* _Problem requirements_
An exact repetition of every entry, with no images, is the required answer.

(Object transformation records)
....

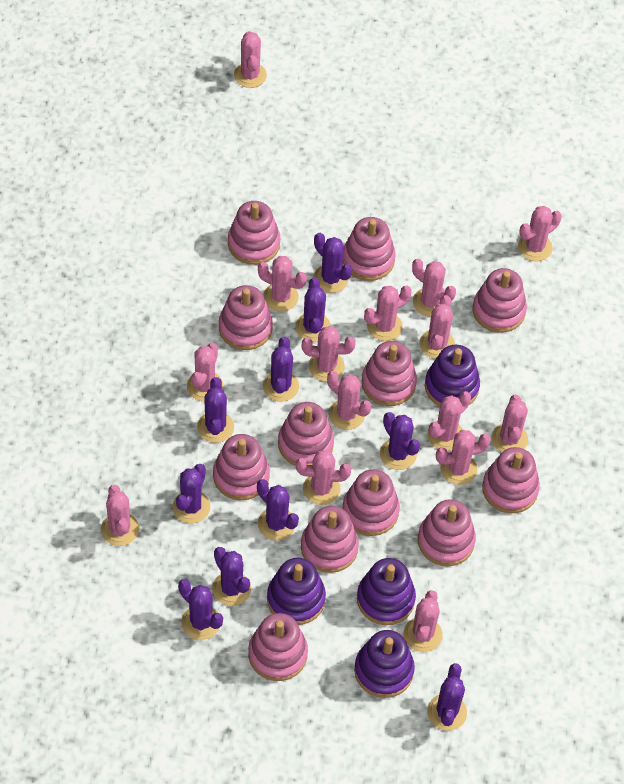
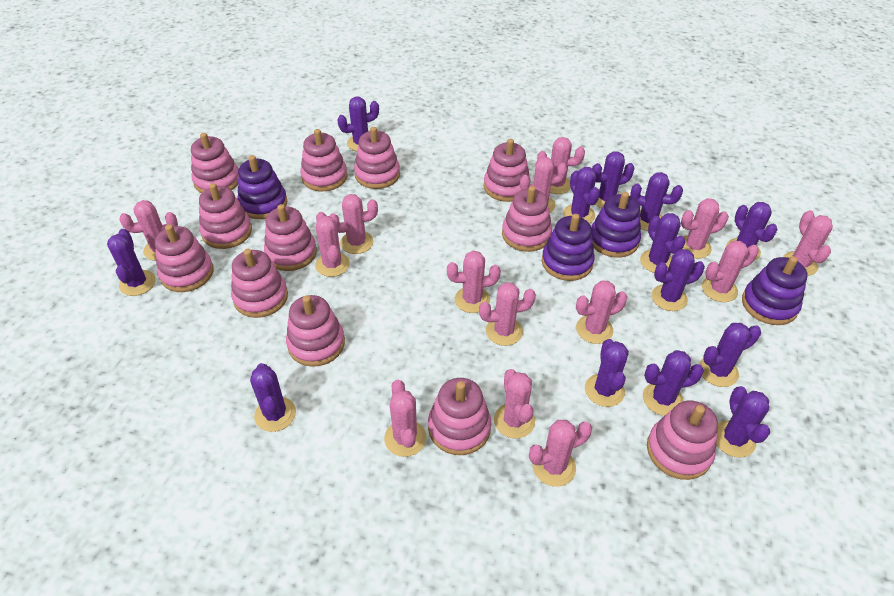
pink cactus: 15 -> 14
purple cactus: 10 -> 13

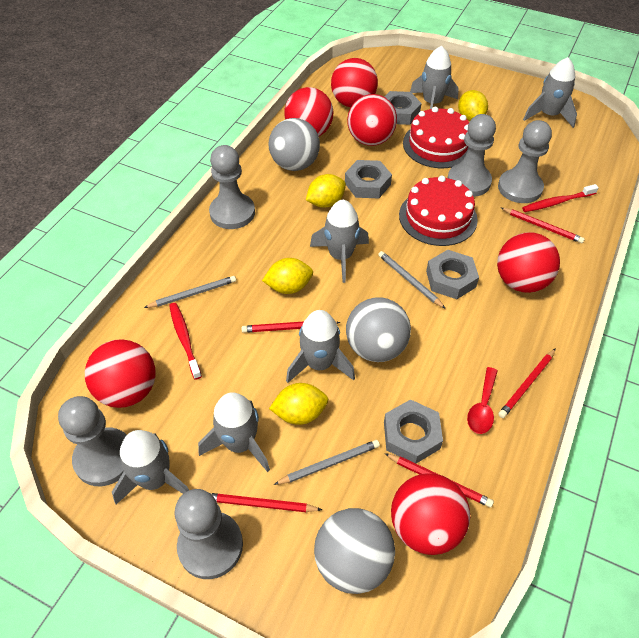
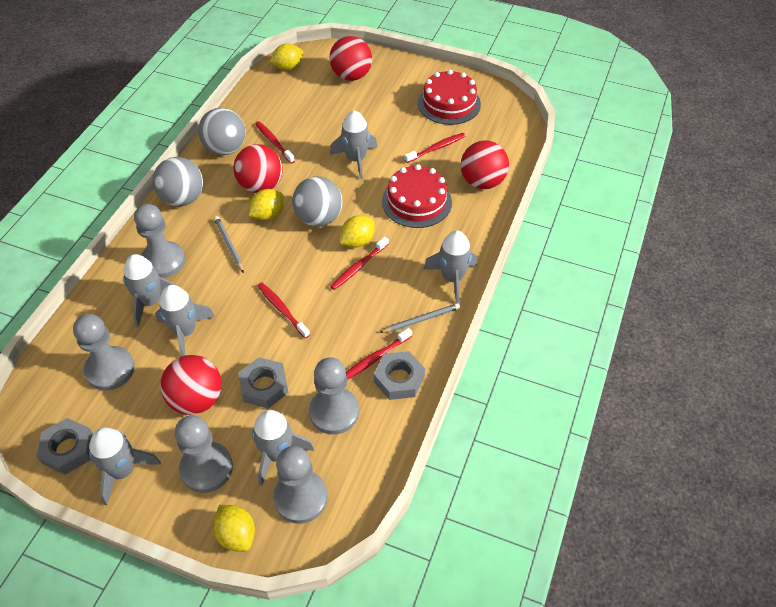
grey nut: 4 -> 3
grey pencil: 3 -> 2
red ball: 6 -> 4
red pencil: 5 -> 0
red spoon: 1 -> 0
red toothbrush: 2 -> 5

....

* _Solution to this exercise_
pink cactus: 15 -> 14
purple cactus: 10 -> 13

grey nut: 4 -> 3
grey pencil: 3 -> 2
red ball: 6 -> 4
red pencil: 5 -> 0
red spoon: 1 -> 0
red toothbrush: 2 -> 5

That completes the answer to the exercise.